▸ **HOW TO COMPLETE THIS TASK**
Output, without alteration, the first line of the entries and each line after it, stopping with the line that contains "JP3 pin 1: N29 -> GND".

::: SOURCE DATA

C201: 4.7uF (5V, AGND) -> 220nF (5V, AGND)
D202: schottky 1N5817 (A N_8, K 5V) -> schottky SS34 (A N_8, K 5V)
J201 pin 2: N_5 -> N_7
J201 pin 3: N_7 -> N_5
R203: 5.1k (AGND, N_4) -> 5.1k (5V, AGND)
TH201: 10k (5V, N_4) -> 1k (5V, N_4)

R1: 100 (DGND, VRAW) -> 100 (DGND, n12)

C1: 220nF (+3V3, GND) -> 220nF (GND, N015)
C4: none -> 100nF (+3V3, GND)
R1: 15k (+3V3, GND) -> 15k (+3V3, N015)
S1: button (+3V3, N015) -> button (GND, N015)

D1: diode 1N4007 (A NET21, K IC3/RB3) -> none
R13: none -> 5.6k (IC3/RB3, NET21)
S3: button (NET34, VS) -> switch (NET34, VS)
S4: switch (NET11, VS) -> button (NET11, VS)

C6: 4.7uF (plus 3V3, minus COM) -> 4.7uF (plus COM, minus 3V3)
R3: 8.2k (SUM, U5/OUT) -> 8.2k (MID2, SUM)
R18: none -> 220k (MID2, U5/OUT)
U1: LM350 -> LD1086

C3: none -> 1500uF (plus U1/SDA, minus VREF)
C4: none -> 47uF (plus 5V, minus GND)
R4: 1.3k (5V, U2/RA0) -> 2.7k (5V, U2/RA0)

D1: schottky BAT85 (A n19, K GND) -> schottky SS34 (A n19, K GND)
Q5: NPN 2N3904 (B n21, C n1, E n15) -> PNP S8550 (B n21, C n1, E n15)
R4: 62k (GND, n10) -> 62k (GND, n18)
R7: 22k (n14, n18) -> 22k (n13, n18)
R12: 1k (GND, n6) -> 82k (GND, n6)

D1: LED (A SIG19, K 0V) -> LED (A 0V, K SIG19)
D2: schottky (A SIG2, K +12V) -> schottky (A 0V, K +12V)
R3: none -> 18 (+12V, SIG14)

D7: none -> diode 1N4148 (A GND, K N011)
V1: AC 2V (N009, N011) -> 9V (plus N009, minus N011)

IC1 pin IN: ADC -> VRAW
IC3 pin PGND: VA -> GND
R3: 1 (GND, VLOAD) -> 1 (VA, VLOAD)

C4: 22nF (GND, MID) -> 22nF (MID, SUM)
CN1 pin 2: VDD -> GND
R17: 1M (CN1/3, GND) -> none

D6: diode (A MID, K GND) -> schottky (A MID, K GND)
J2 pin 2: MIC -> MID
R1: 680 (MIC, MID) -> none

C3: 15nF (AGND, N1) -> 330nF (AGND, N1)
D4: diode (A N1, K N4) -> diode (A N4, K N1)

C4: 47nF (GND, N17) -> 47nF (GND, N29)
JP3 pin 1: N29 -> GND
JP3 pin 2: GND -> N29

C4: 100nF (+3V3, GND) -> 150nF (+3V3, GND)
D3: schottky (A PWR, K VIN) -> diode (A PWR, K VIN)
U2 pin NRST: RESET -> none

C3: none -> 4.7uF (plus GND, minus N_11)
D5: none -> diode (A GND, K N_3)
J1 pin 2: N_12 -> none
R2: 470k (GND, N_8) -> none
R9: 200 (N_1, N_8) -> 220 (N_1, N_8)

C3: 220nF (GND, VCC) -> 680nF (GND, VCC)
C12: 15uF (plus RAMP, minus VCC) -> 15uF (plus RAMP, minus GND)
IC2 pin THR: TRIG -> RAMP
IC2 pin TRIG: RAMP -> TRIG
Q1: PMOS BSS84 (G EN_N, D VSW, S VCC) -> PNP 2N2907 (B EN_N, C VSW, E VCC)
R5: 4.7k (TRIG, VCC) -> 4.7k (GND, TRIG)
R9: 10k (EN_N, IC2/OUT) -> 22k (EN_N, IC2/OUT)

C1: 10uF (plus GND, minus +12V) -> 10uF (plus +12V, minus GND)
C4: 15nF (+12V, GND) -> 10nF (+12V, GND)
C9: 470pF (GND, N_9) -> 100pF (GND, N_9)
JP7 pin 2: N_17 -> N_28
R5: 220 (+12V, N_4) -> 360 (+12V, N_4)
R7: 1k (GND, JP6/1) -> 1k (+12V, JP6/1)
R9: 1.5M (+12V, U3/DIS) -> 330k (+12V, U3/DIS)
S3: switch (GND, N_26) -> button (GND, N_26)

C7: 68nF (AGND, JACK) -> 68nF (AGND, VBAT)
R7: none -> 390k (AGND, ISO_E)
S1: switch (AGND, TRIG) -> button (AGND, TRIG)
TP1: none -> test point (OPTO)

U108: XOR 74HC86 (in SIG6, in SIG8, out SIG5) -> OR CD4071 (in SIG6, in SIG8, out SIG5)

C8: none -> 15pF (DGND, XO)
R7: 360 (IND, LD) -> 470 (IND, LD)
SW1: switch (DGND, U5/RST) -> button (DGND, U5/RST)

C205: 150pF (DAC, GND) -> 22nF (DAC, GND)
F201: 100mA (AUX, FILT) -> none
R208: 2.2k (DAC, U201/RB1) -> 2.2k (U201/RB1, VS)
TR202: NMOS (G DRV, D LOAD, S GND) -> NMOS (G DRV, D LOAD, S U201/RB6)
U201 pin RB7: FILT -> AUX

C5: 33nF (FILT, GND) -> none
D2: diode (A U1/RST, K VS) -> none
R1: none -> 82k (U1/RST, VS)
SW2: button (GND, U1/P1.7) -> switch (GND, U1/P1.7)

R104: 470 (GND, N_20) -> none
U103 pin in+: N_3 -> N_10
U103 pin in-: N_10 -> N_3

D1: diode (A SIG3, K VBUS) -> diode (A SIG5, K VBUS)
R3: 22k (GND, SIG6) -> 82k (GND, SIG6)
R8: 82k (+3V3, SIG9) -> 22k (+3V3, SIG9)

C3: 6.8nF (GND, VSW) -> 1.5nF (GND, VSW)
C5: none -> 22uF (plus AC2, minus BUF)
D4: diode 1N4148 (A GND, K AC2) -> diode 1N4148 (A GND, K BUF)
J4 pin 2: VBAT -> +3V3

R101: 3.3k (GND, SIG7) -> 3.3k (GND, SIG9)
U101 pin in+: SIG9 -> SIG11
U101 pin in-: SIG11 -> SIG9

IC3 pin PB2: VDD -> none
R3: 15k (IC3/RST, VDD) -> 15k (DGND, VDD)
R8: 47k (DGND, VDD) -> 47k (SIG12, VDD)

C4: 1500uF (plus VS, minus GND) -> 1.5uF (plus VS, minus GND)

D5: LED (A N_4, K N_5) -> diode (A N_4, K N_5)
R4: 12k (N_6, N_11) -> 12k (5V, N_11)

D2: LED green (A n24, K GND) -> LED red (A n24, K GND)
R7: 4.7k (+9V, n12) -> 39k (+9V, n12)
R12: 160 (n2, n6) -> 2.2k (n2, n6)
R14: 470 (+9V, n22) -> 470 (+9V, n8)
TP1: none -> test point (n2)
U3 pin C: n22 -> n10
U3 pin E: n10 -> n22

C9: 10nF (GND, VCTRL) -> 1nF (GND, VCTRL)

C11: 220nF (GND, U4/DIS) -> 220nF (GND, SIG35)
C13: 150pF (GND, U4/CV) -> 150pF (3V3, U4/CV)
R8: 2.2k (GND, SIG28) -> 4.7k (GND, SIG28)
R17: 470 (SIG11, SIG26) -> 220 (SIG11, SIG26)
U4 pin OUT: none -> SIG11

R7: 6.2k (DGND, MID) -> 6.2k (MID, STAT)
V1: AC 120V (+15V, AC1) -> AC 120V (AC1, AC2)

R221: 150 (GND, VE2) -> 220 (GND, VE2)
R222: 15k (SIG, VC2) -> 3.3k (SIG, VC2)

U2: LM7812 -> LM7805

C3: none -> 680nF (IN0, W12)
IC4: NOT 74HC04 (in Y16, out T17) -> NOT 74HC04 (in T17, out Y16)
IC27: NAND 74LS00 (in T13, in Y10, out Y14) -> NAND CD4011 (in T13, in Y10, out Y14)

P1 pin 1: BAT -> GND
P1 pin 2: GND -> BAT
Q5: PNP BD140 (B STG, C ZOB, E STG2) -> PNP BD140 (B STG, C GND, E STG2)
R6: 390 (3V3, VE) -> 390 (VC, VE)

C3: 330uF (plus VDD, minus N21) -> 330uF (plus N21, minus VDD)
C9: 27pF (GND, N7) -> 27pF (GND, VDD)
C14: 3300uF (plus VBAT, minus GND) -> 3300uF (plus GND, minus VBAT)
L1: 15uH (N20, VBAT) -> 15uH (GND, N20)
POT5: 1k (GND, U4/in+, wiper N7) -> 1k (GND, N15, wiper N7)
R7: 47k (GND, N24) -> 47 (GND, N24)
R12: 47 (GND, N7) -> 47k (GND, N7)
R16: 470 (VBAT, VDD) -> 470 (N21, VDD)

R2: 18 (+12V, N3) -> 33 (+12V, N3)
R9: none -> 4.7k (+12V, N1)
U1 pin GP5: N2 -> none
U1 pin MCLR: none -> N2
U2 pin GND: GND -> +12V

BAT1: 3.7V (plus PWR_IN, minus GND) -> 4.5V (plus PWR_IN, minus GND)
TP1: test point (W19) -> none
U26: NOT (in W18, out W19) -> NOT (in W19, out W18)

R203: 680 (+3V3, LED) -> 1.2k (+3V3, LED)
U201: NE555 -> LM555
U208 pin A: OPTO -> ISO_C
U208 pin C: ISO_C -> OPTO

::::::

▸ **EXPECTED OUTPUT**
C201: 4.7uF (5V, AGND) -> 220nF (5V, AGND)
D202: schottky 1N5817 (A N_8, K 5V) -> schottky SS34 (A N_8, K 5V)
J201 pin 2: N_5 -> N_7
J201 pin 3: N_7 -> N_5
R203: 5.1k (AGND, N_4) -> 5.1k (5V, AGND)
TH201: 10k (5V, N_4) -> 1k (5V, N_4)

R1: 100 (DGND, VRAW) -> 100 (DGND, n12)

C1: 220nF (+3V3, GND) -> 220nF (GND, N015)
C4: none -> 100nF (+3V3, GND)
R1: 15k (+3V3, GND) -> 15k (+3V3, N015)
S1: button (+3V3, N015) -> button (GND, N015)

D1: diode 1N4007 (A NET21, K IC3/RB3) -> none
R13: none -> 5.6k (IC3/RB3, NET21)
S3: button (NET34, VS) -> switch (NET34, VS)
S4: switch (NET11, VS) -> button (NET11, VS)

C6: 4.7uF (plus 3V3, minus COM) -> 4.7uF (plus COM, minus 3V3)
R3: 8.2k (SUM, U5/OUT) -> 8.2k (MID2, SUM)
R18: none -> 220k (MID2, U5/OUT)
U1: LM350 -> LD1086

C3: none -> 1500uF (plus U1/SDA, minus VREF)
C4: none -> 47uF (plus 5V, minus GND)
R4: 1.3k (5V, U2/RA0) -> 2.7k (5V, U2/RA0)

D1: schottky BAT85 (A n19, K GND) -> schottky SS34 (A n19, K GND)
Q5: NPN 2N3904 (B n21, C n1, E n15) -> PNP S8550 (B n21, C n1, E n15)
R4: 62k (GND, n10) -> 62k (GND, n18)
R7: 22k (n14, n18) -> 22k (n13, n18)
R12: 1k (GND, n6) -> 82k (GND, n6)

D1: LED (A SIG19, K 0V) -> LED (A 0V, K SIG19)
D2: schottky (A SIG2, K +12V) -> schottky (A 0V, K +12V)
R3: none -> 18 (+12V, SIG14)

D7: none -> diode 1N4148 (A GND, K N011)
V1: AC 2V (N009, N011) -> 9V (plus N009, minus N011)

IC1 pin IN: ADC -> VRAW
IC3 pin PGND: VA -> GND
R3: 1 (GND, VLOAD) -> 1 (VA, VLOAD)

C4: 22nF (GND, MID) -> 22nF (MID, SUM)
CN1 pin 2: VDD -> GND
R17: 1M (CN1/3, GND) -> none

D6: diode (A MID, K GND) -> schottky (A MID, K GND)
J2 pin 2: MIC -> MID
R1: 680 (MIC, MID) -> none

C3: 15nF (AGND, N1) -> 330nF (AGND, N1)
D4: diode (A N1, K N4) -> diode (A N4, K N1)

C4: 47nF (GND, N17) -> 47nF (GND, N29)
JP3 pin 1: N29 -> GND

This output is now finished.